Exercise details
Reproduce exactly, from the data that follows, the line with "(243, 257) = (331, 387): pink", the line with "(251, 291) = (464, 366): yellow", and every line that lies between them.

Data supplied

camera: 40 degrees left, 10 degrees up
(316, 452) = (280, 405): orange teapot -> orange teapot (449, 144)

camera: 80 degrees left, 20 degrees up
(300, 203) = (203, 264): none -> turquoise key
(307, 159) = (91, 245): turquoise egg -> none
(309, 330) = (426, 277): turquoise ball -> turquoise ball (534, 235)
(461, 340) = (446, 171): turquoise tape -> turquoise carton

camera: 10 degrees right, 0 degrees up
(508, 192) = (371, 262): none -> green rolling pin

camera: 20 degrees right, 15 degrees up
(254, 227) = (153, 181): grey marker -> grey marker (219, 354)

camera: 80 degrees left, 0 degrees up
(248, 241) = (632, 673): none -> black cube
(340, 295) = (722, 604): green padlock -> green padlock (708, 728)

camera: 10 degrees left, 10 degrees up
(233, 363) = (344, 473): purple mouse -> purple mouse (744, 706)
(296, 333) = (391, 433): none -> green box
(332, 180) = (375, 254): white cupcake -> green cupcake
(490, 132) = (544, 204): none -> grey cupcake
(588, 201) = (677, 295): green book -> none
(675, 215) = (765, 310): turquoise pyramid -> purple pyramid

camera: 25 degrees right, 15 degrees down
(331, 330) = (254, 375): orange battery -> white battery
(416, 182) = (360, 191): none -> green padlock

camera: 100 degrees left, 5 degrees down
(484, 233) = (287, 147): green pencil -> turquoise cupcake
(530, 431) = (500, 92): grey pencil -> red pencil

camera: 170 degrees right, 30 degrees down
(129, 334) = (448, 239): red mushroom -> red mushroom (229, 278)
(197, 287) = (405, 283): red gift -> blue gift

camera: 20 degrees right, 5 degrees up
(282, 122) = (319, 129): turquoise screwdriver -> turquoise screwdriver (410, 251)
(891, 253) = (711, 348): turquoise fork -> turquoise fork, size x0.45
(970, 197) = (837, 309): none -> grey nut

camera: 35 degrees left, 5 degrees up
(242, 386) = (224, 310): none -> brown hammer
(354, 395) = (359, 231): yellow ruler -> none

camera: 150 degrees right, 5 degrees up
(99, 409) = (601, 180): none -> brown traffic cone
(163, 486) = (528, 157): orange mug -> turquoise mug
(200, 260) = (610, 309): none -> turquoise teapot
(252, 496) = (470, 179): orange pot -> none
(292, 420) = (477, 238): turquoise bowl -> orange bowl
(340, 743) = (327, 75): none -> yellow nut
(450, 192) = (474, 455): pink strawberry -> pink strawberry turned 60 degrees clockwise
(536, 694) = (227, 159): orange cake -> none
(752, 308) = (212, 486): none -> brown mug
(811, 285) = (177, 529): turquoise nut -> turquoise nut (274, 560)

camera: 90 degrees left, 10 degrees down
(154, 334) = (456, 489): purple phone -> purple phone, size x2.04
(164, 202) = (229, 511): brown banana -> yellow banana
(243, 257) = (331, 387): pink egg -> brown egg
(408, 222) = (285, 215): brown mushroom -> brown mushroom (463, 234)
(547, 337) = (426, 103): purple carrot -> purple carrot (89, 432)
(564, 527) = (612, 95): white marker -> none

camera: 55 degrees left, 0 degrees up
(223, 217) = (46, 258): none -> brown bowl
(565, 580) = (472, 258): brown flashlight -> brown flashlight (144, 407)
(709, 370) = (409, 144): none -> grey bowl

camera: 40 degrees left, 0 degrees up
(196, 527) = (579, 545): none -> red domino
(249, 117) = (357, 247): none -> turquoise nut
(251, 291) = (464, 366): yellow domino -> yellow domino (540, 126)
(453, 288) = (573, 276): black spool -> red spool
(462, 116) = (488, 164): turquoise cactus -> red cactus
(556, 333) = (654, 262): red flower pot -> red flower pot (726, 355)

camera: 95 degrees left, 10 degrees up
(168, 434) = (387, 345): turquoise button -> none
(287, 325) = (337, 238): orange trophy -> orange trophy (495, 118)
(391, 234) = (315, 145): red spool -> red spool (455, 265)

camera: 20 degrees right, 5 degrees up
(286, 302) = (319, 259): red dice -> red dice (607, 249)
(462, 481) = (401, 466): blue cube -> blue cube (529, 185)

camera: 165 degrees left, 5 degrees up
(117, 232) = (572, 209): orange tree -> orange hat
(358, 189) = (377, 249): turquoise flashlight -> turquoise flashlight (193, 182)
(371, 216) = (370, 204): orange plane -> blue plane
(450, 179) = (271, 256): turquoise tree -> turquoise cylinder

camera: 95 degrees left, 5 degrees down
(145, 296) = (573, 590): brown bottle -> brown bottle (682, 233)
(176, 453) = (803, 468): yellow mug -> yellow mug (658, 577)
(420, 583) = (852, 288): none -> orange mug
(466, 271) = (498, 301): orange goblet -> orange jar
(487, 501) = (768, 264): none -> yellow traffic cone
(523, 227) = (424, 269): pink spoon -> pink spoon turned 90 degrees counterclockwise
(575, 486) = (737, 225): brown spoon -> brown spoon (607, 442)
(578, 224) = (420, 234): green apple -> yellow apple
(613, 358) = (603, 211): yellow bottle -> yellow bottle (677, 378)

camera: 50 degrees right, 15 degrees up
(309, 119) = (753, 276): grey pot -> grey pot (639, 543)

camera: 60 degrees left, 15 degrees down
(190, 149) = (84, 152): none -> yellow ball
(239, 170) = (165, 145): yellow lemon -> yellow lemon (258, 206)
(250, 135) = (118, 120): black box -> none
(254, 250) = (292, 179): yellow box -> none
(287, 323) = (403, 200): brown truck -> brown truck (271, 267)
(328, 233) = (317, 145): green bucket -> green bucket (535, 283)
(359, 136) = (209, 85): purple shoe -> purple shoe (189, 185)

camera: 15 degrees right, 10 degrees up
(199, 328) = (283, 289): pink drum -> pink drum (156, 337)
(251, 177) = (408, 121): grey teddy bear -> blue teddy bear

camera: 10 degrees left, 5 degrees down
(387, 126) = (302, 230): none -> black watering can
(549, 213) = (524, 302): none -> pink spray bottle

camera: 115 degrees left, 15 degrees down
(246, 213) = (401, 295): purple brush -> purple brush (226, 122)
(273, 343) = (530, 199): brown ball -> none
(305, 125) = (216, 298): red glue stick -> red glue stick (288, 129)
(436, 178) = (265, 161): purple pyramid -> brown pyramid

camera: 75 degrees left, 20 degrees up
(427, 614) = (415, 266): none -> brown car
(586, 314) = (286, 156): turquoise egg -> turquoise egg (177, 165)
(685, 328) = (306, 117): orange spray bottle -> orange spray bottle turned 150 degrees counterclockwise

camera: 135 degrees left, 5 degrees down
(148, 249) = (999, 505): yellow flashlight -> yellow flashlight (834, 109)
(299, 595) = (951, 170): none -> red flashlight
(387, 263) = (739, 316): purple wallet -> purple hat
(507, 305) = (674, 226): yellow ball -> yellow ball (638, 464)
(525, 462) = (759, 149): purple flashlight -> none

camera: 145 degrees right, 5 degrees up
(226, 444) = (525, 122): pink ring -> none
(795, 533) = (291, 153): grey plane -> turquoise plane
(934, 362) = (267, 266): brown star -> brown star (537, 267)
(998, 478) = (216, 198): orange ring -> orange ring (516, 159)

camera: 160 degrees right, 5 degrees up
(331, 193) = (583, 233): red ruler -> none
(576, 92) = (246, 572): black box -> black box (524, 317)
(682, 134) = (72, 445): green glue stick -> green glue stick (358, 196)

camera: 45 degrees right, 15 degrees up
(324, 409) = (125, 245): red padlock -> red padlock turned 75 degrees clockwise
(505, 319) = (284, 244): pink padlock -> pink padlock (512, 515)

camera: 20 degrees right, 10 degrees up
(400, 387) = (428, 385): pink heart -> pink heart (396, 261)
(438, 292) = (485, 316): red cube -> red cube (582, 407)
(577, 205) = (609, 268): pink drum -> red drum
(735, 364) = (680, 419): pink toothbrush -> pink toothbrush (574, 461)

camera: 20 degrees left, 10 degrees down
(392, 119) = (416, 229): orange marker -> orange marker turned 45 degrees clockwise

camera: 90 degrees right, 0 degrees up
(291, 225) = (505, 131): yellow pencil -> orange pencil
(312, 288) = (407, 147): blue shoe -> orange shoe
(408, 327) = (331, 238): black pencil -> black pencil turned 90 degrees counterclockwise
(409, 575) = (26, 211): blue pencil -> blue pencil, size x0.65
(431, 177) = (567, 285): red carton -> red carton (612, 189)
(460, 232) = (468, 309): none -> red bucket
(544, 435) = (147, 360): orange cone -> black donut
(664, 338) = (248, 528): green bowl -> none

Expected answer
(243, 257) = (331, 387): pink egg -> brown egg
(408, 222) = (285, 215): brown mushroom -> brown mushroom (463, 234)
(547, 337) = (426, 103): purple carrot -> purple carrot (89, 432)
(564, 527) = (612, 95): white marker -> none

camera: 55 degrees left, 0 degrees up
(223, 217) = (46, 258): none -> brown bowl
(565, 580) = (472, 258): brown flashlight -> brown flashlight (144, 407)
(709, 370) = (409, 144): none -> grey bowl

camera: 40 degrees left, 0 degrees up
(196, 527) = (579, 545): none -> red domino
(249, 117) = (357, 247): none -> turquoise nut
(251, 291) = (464, 366): yellow domino -> yellow domino (540, 126)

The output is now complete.